◆ **Exercise prompt**:
In your copy, repeat each record exactly and include no pictures.

◆ ◆ ◆ ◆ ◆ ◆ ◆

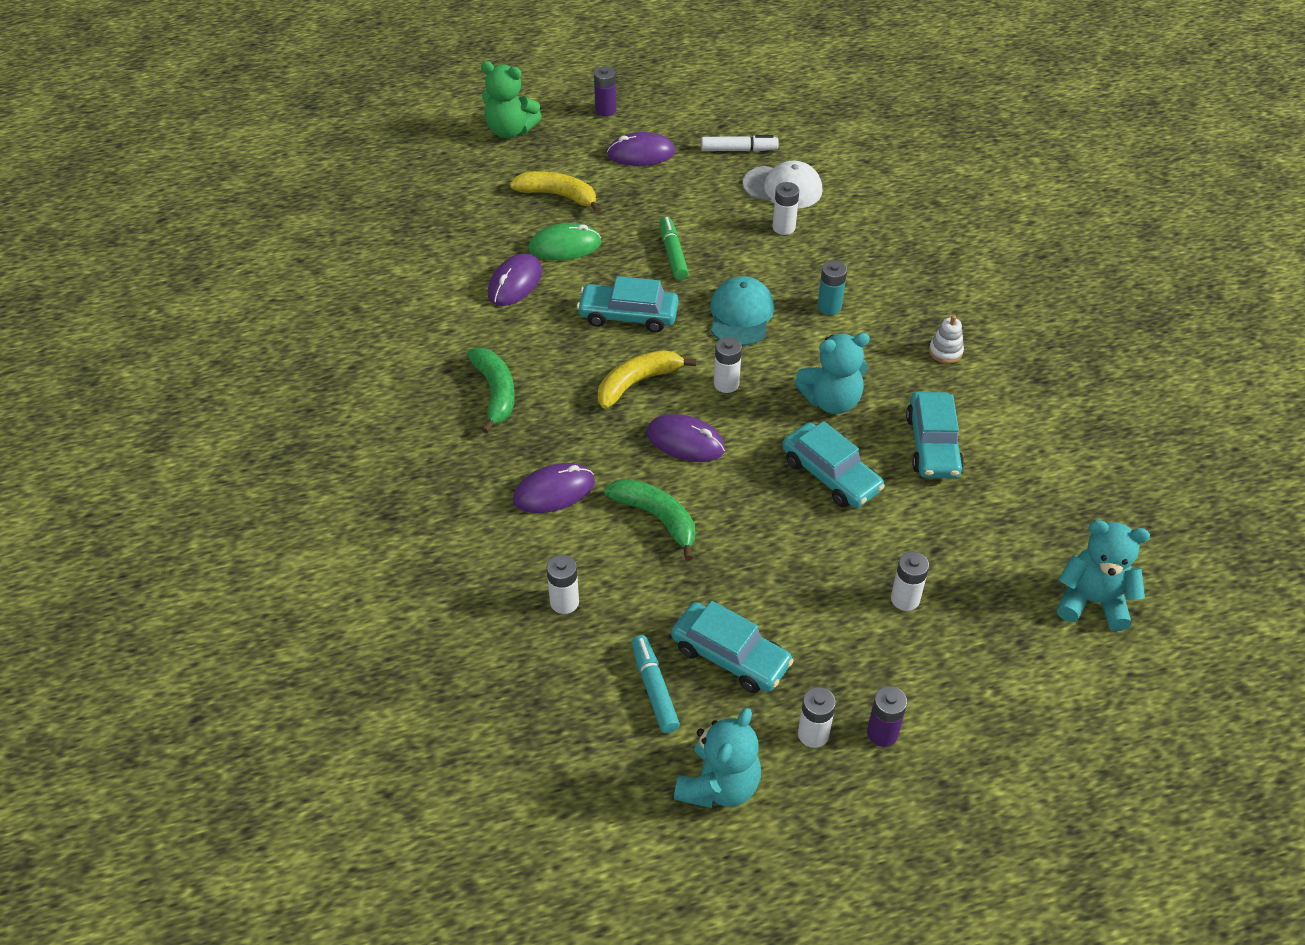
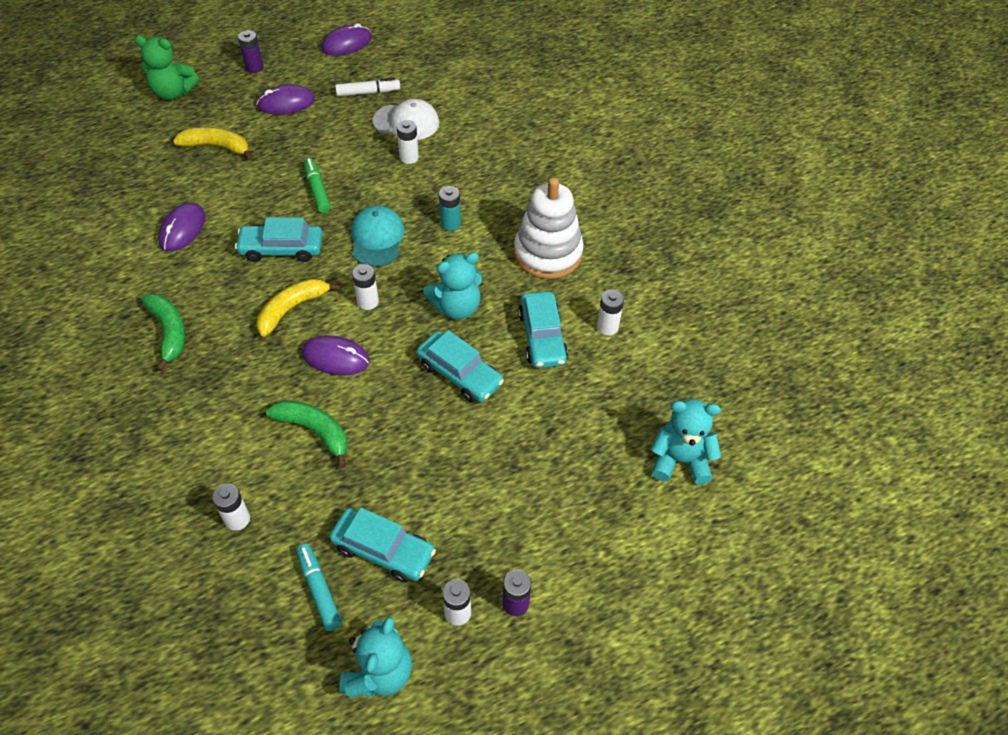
camera: 10 degrees left, 5 degrees up
(554, 491) = (224, 417): purple mouse -> purple mouse (347, 43)
(565, 246) = (224, 191): green mouse -> none
(905, 599) = (527, 478): white battery -> white battery (607, 327)
(945, 351) = (548, 253): white stacking toy -> white stacking toy, size x2.47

◆ ◆ ◆ ◆ ◆ ◆ ◆

◆ **The completed task**:
camera: 10 degrees left, 5 degrees up
(554, 491) = (224, 417): purple mouse -> purple mouse (347, 43)
(565, 246) = (224, 191): green mouse -> none
(905, 599) = (527, 478): white battery -> white battery (607, 327)
(945, 351) = (548, 253): white stacking toy -> white stacking toy, size x2.47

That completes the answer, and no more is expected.